**Available records**
__________
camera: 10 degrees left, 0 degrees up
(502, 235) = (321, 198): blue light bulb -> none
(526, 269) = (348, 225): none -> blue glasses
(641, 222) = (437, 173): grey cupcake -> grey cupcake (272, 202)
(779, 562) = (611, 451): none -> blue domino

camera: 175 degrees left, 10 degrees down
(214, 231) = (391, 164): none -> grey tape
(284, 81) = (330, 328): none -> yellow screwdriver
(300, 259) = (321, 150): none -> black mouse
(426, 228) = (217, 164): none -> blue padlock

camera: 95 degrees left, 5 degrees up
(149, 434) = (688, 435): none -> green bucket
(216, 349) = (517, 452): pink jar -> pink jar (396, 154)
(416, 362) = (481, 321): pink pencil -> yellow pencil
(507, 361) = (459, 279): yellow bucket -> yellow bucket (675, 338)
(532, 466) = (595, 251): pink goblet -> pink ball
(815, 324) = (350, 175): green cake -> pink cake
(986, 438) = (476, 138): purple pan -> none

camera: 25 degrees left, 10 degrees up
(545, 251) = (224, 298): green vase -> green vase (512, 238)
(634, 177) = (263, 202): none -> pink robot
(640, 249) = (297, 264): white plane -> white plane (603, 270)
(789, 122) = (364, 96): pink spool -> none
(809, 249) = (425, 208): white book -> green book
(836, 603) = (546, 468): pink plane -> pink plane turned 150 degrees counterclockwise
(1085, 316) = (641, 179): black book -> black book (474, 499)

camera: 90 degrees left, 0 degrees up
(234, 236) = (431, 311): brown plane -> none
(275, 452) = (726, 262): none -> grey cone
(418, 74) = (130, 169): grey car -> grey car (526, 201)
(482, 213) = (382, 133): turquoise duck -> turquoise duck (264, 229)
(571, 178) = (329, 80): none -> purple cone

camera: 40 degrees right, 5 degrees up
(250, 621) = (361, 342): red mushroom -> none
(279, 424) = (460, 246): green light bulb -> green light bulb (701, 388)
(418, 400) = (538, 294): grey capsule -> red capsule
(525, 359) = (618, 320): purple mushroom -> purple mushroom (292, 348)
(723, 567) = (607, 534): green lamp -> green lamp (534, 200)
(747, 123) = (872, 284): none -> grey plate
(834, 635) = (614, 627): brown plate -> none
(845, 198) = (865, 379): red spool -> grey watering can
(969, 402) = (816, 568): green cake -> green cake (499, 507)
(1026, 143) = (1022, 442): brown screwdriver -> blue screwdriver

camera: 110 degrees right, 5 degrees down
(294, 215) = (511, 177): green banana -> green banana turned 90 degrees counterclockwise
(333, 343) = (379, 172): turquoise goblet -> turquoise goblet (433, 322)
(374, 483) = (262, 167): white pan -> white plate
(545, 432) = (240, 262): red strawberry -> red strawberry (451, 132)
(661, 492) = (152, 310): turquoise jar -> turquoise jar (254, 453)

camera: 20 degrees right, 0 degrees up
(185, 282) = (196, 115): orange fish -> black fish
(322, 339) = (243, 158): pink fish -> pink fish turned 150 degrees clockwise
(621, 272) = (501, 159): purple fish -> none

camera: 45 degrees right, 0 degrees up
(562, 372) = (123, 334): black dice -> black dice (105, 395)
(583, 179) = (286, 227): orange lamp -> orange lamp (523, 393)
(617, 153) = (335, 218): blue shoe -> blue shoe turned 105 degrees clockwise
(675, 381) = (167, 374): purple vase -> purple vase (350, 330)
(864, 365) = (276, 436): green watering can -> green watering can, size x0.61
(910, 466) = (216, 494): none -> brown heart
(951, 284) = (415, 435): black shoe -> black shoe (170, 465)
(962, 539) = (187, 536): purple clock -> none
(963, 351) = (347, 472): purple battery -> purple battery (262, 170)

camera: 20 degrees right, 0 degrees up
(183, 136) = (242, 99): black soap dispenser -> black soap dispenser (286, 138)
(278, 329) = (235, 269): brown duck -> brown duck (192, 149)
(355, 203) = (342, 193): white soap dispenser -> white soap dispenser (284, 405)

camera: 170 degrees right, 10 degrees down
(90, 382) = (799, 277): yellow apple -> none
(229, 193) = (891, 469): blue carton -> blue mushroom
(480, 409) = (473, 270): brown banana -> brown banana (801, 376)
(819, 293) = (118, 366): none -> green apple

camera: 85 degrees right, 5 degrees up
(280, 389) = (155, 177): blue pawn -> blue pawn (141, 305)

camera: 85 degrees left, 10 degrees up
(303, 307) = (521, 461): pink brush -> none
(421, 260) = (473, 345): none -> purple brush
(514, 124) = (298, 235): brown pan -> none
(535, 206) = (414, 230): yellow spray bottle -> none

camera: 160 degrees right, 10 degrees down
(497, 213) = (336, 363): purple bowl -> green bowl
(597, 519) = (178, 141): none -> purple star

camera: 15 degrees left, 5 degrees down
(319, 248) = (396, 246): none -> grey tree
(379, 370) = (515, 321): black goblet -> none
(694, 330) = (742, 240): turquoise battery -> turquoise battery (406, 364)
__________
Taking the listing above, write all of it out exactly.

**Solution to this exercise**
camera: 10 degrees left, 0 degrees up
(502, 235) = (321, 198): blue light bulb -> none
(526, 269) = (348, 225): none -> blue glasses
(641, 222) = (437, 173): grey cupcake -> grey cupcake (272, 202)
(779, 562) = (611, 451): none -> blue domino

camera: 175 degrees left, 10 degrees down
(214, 231) = (391, 164): none -> grey tape
(284, 81) = (330, 328): none -> yellow screwdriver
(300, 259) = (321, 150): none -> black mouse
(426, 228) = (217, 164): none -> blue padlock

camera: 95 degrees left, 5 degrees up
(149, 434) = (688, 435): none -> green bucket
(216, 349) = (517, 452): pink jar -> pink jar (396, 154)
(416, 362) = (481, 321): pink pencil -> yellow pencil
(507, 361) = (459, 279): yellow bucket -> yellow bucket (675, 338)
(532, 466) = (595, 251): pink goblet -> pink ball
(815, 324) = (350, 175): green cake -> pink cake
(986, 438) = (476, 138): purple pan -> none

camera: 25 degrees left, 10 degrees up
(545, 251) = (224, 298): green vase -> green vase (512, 238)
(634, 177) = (263, 202): none -> pink robot
(640, 249) = (297, 264): white plane -> white plane (603, 270)
(789, 122) = (364, 96): pink spool -> none
(809, 249) = (425, 208): white book -> green book
(836, 603) = (546, 468): pink plane -> pink plane turned 150 degrees counterclockwise
(1085, 316) = (641, 179): black book -> black book (474, 499)

camera: 90 degrees left, 0 degrees up
(234, 236) = (431, 311): brown plane -> none
(275, 452) = (726, 262): none -> grey cone
(418, 74) = (130, 169): grey car -> grey car (526, 201)
(482, 213) = (382, 133): turquoise duck -> turquoise duck (264, 229)
(571, 178) = (329, 80): none -> purple cone

camera: 40 degrees right, 5 degrees up
(250, 621) = (361, 342): red mushroom -> none
(279, 424) = (460, 246): green light bulb -> green light bulb (701, 388)
(418, 400) = (538, 294): grey capsule -> red capsule
(525, 359) = (618, 320): purple mushroom -> purple mushroom (292, 348)
(723, 567) = (607, 534): green lamp -> green lamp (534, 200)
(747, 123) = (872, 284): none -> grey plate
(834, 635) = (614, 627): brown plate -> none
(845, 198) = (865, 379): red spool -> grey watering can
(969, 402) = (816, 568): green cake -> green cake (499, 507)
(1026, 143) = (1022, 442): brown screwdriver -> blue screwdriver

camera: 110 degrees right, 5 degrees down
(294, 215) = (511, 177): green banana -> green banana turned 90 degrees counterclockwise
(333, 343) = (379, 172): turquoise goblet -> turquoise goblet (433, 322)
(374, 483) = (262, 167): white pan -> white plate
(545, 432) = (240, 262): red strawberry -> red strawberry (451, 132)
(661, 492) = (152, 310): turquoise jar -> turquoise jar (254, 453)

camera: 20 degrees right, 0 degrees up
(185, 282) = (196, 115): orange fish -> black fish
(322, 339) = (243, 158): pink fish -> pink fish turned 150 degrees clockwise
(621, 272) = (501, 159): purple fish -> none

camera: 45 degrees right, 0 degrees up
(562, 372) = (123, 334): black dice -> black dice (105, 395)
(583, 179) = (286, 227): orange lamp -> orange lamp (523, 393)
(617, 153) = (335, 218): blue shoe -> blue shoe turned 105 degrees clockwise
(675, 381) = (167, 374): purple vase -> purple vase (350, 330)
(864, 365) = (276, 436): green watering can -> green watering can, size x0.61
(910, 466) = (216, 494): none -> brown heart
(951, 284) = (415, 435): black shoe -> black shoe (170, 465)
(962, 539) = (187, 536): purple clock -> none
(963, 351) = (347, 472): purple battery -> purple battery (262, 170)

camera: 20 degrees right, 0 degrees up
(183, 136) = (242, 99): black soap dispenser -> black soap dispenser (286, 138)
(278, 329) = (235, 269): brown duck -> brown duck (192, 149)
(355, 203) = (342, 193): white soap dispenser -> white soap dispenser (284, 405)

camera: 170 degrees right, 10 degrees down
(90, 382) = (799, 277): yellow apple -> none
(229, 193) = (891, 469): blue carton -> blue mushroom
(480, 409) = (473, 270): brown banana -> brown banana (801, 376)
(819, 293) = (118, 366): none -> green apple

camera: 85 degrees right, 5 degrees up
(280, 389) = (155, 177): blue pawn -> blue pawn (141, 305)

camera: 85 degrees left, 10 degrees up
(303, 307) = (521, 461): pink brush -> none
(421, 260) = (473, 345): none -> purple brush
(514, 124) = (298, 235): brown pan -> none
(535, 206) = (414, 230): yellow spray bottle -> none

camera: 160 degrees right, 10 degrees down
(497, 213) = (336, 363): purple bowl -> green bowl
(597, 519) = (178, 141): none -> purple star

camera: 15 degrees left, 5 degrees down
(319, 248) = (396, 246): none -> grey tree
(379, 370) = (515, 321): black goblet -> none
(694, 330) = (742, 240): turquoise battery -> turquoise battery (406, 364)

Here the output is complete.